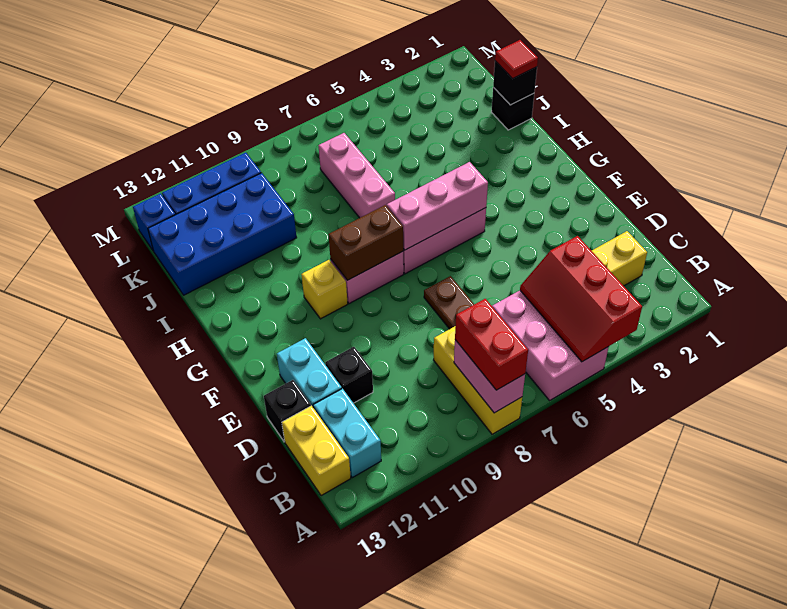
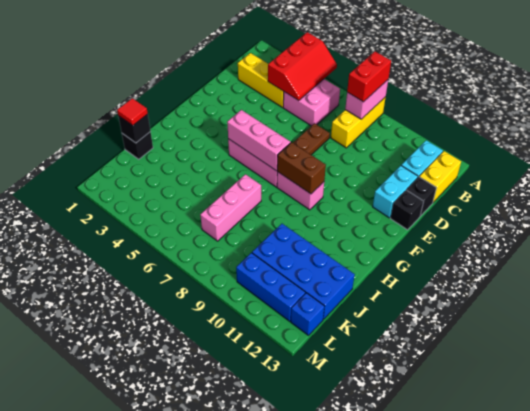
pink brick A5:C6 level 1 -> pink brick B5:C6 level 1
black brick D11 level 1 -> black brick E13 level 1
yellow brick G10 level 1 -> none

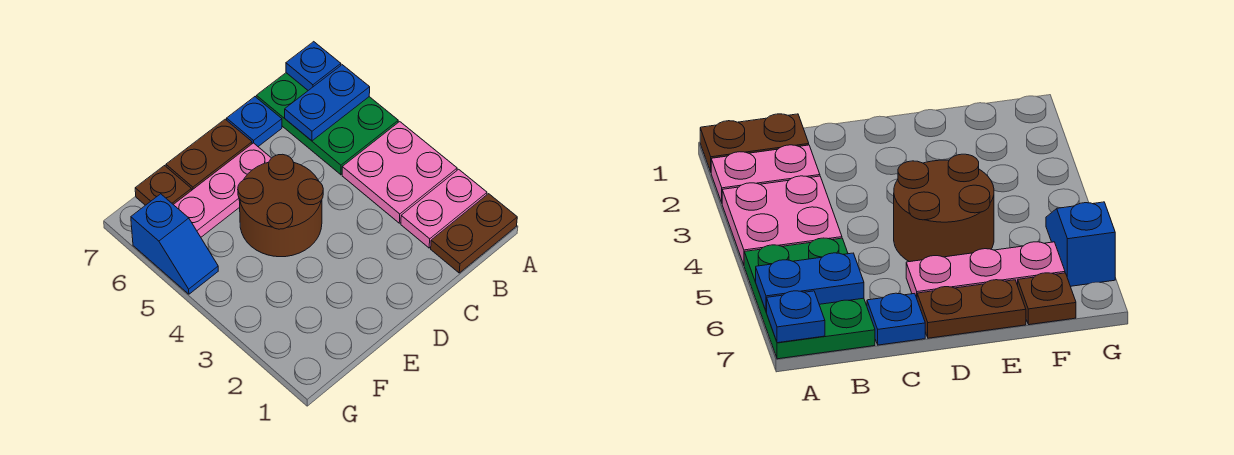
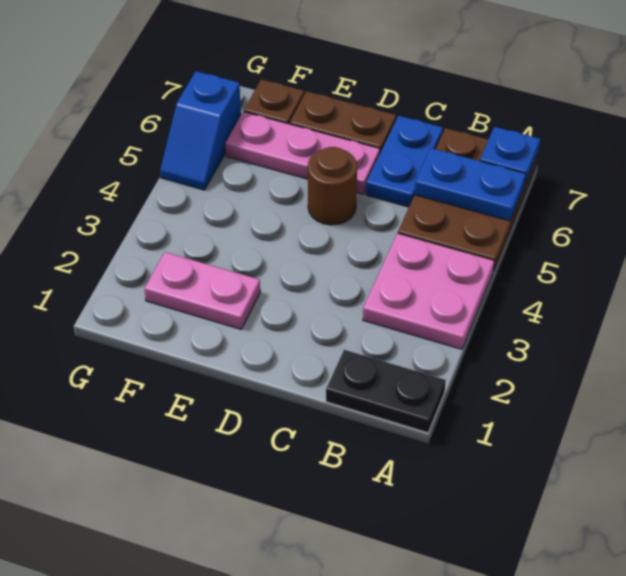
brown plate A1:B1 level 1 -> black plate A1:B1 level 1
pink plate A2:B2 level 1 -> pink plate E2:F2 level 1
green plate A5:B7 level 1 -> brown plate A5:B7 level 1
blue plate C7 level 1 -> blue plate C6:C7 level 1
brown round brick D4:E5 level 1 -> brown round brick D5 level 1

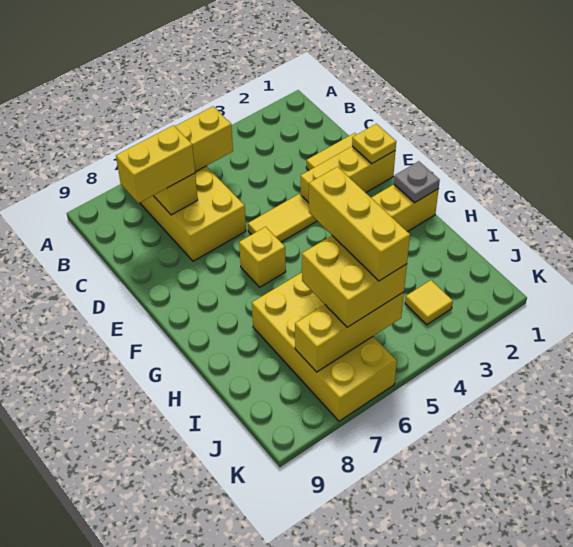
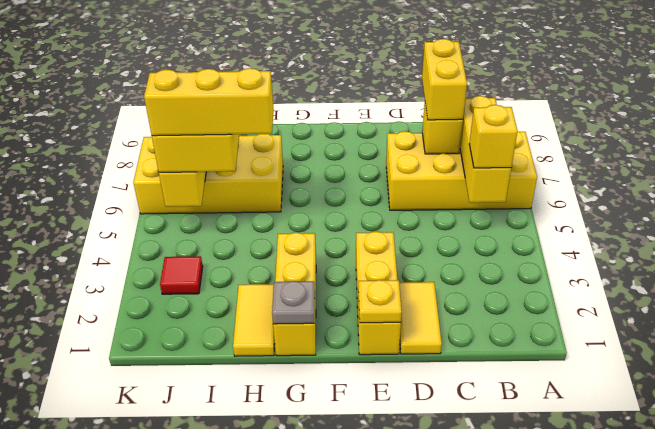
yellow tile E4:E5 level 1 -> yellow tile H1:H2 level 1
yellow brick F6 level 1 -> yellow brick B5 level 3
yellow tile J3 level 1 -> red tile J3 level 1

--------------------------------

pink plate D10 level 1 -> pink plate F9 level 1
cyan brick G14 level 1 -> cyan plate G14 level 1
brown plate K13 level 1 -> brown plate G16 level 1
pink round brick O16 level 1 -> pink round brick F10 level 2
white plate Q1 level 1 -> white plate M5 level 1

--------------------------------

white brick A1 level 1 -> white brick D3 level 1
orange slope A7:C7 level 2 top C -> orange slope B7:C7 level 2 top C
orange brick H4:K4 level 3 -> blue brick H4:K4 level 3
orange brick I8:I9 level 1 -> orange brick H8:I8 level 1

--------------------------------

Return only the stretch of the material above from the line holding "pink plate D10" through the line holding "white plate Q1", copied exactly.

Your solution:
pink plate D10 level 1 -> pink plate F9 level 1
cyan brick G14 level 1 -> cyan plate G14 level 1
brown plate K13 level 1 -> brown plate G16 level 1
pink round brick O16 level 1 -> pink round brick F10 level 2
white plate Q1 level 1 -> white plate M5 level 1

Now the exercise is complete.